§ **Required work**:
All of the listing, from first line to last, should be output exactly; the pictures stay out.
Start of Data extracts
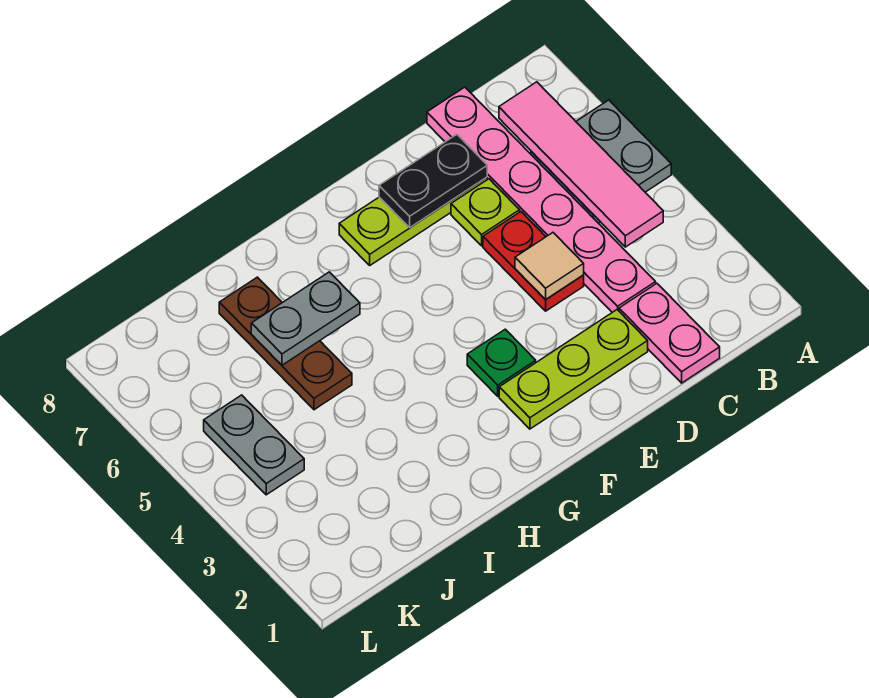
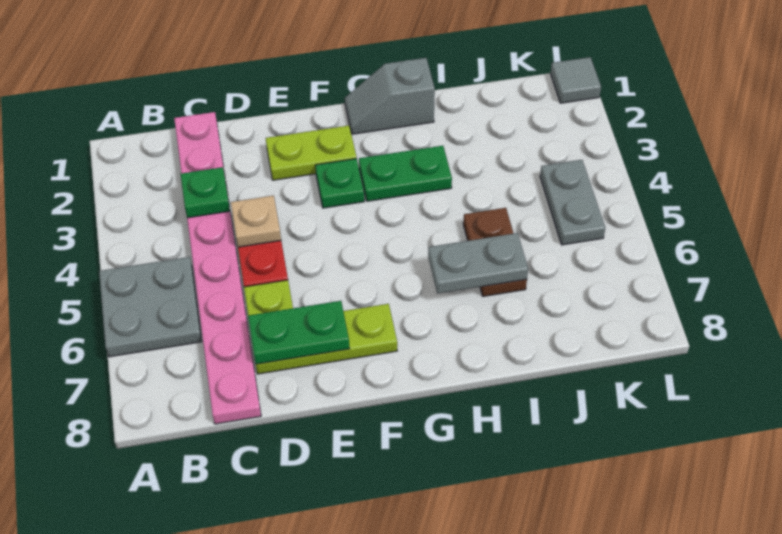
pink tile B4:B7 level 2 -> none
none -> green plate C3 level 2
lime plate D2:F2 level 1 -> lime plate E2:F2 level 1
tan tile D4 level 2 -> tan plate D4 level 2
black plate D7:E7 level 2 -> green plate D7:E7 level 2
none -> grey slope G1:H1 level 1 top H
none -> green plate G3:H3 level 1
brown plate I5:I7 level 1 -> brown plate I5:I6 level 1
none -> grey tile L1 level 1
End of Data extracts
§ **Task answer**:
pink tile B4:B7 level 2 -> none
none -> green plate C3 level 2
lime plate D2:F2 level 1 -> lime plate E2:F2 level 1
tan tile D4 level 2 -> tan plate D4 level 2
black plate D7:E7 level 2 -> green plate D7:E7 level 2
none -> grey slope G1:H1 level 1 top H
none -> green plate G3:H3 level 1
brown plate I5:I7 level 1 -> brown plate I5:I6 level 1
none -> grey tile L1 level 1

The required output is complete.